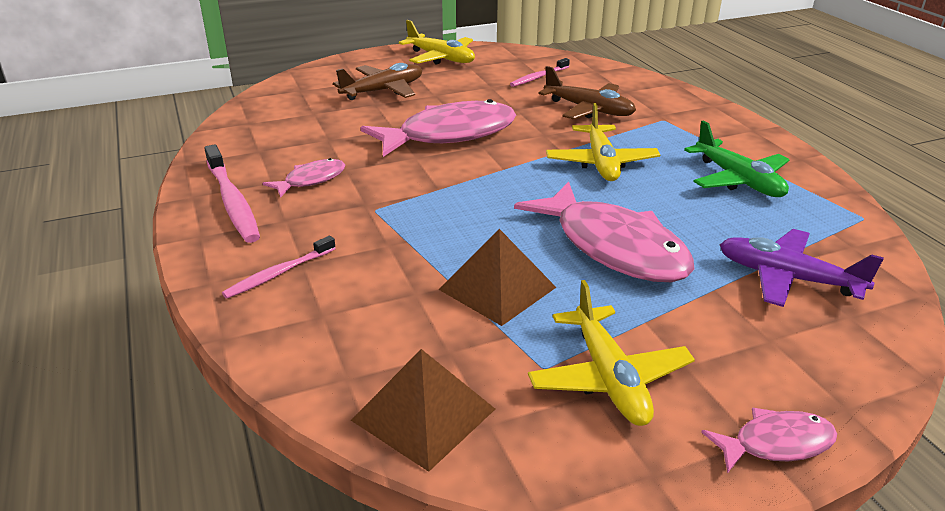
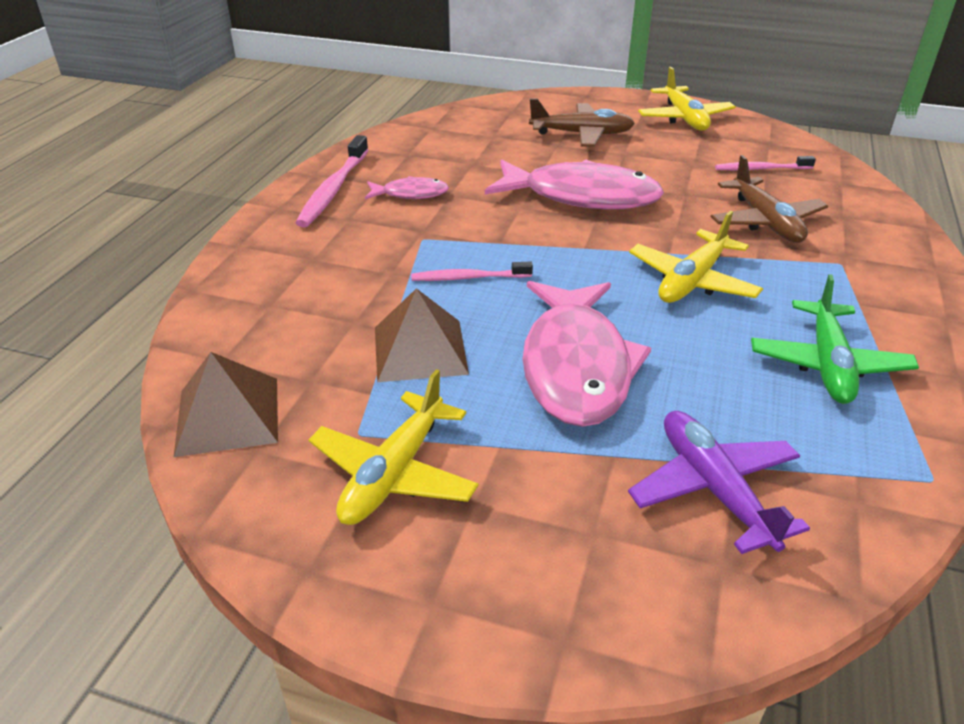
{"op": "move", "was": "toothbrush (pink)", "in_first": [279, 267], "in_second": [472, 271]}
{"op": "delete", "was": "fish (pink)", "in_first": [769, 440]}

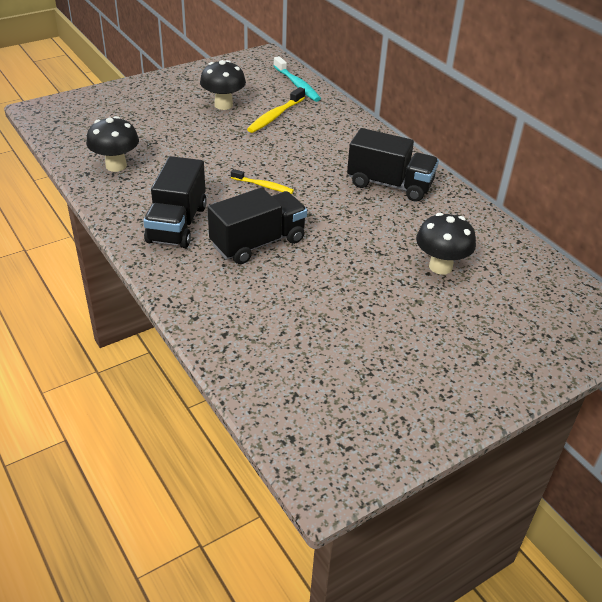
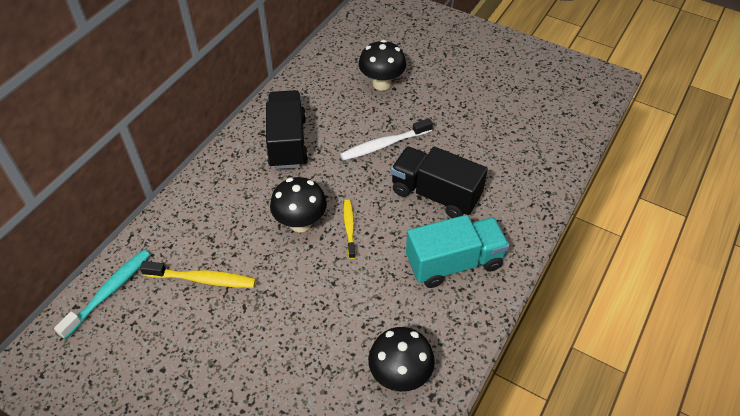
{"op": "move", "was": "mushroom (black)", "in_first": [223, 85], "in_second": [298, 204]}
{"op": "insert", "now": "toothbrush (white)", "in_second": [386, 139]}
{"op": "recolor", "was": "truck (black)", "now": "truck (turquoise)", "in_first": [175, 202], "in_second": [457, 251]}

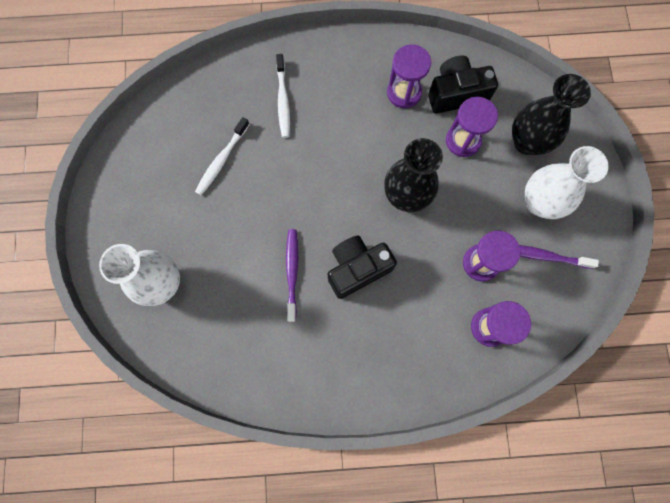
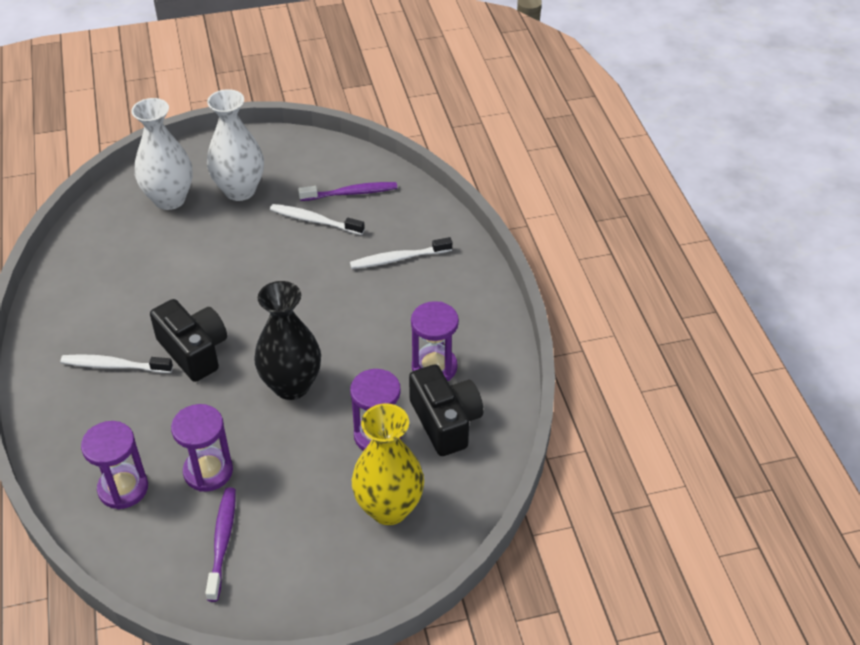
{"op": "insert", "now": "toothbrush (white)", "in_second": [116, 363]}
{"op": "move", "was": "vase (white)", "in_first": [567, 182], "in_second": [235, 145]}
{"op": "move", "was": "toothbrush (purple)", "in_first": [292, 275], "in_second": [347, 191]}
{"op": "recolor", "was": "vase (black)", "now": "vase (yellow)", "in_first": [551, 114], "in_second": [388, 464]}

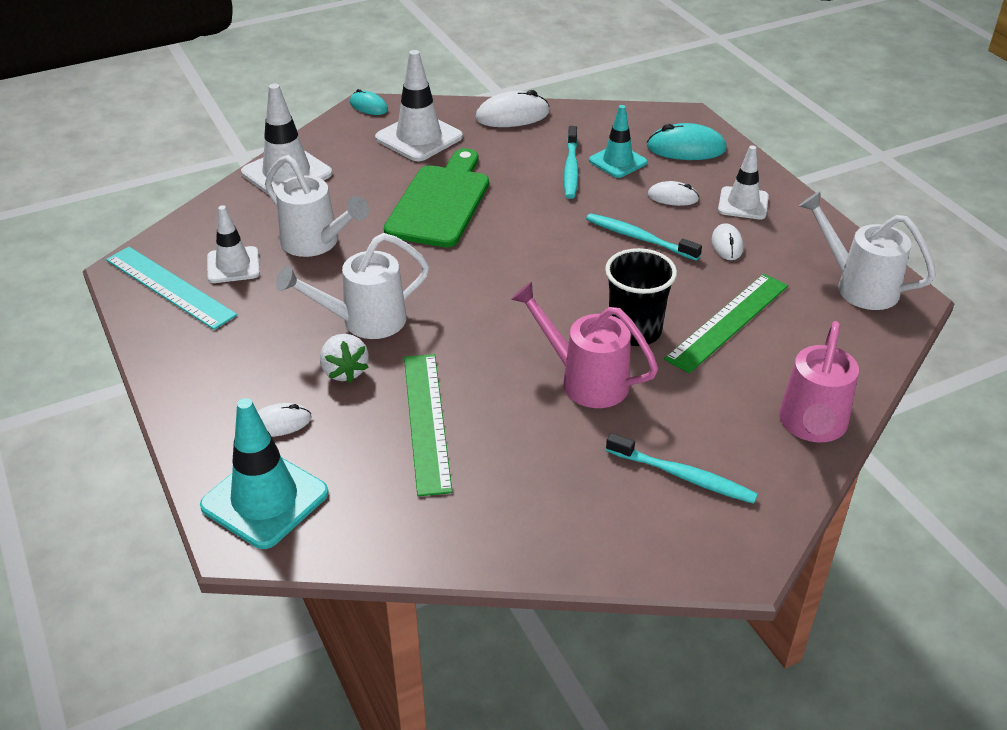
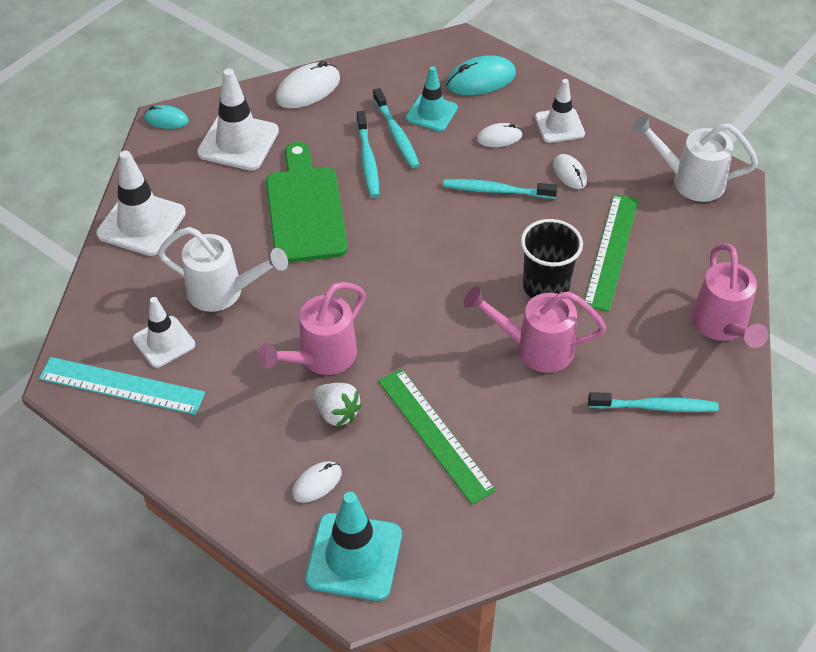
{"op": "recolor", "was": "watering can (white)", "now": "watering can (pink)", "in_first": [352, 286], "in_second": [311, 328]}
{"op": "insert", "now": "toothbrush (turquoise)", "in_second": [368, 154]}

PROBLEM REQUIREMENTS — Repeat the records word for word, skipping pictures.

RESULT —
{"op": "move", "was": "toothbrush (pink)", "in_first": [279, 267], "in_second": [472, 271]}
{"op": "delete", "was": "fish (pink)", "in_first": [769, 440]}

{"op": "move", "was": "mushroom (black)", "in_first": [223, 85], "in_second": [298, 204]}
{"op": "insert", "now": "toothbrush (white)", "in_second": [386, 139]}
{"op": "recolor", "was": "truck (black)", "now": "truck (turquoise)", "in_first": [175, 202], "in_second": [457, 251]}

{"op": "insert", "now": "toothbrush (white)", "in_second": [116, 363]}
{"op": "move", "was": "vase (white)", "in_first": [567, 182], "in_second": [235, 145]}
{"op": "move", "was": "toothbrush (purple)", "in_first": [292, 275], "in_second": [347, 191]}
{"op": "recolor", "was": "vase (black)", "now": "vase (yellow)", "in_first": [551, 114], "in_second": [388, 464]}

{"op": "recolor", "was": "watering can (white)", "now": "watering can (pink)", "in_first": [352, 286], "in_second": [311, 328]}
{"op": "insert", "now": "toothbrush (turquoise)", "in_second": [368, 154]}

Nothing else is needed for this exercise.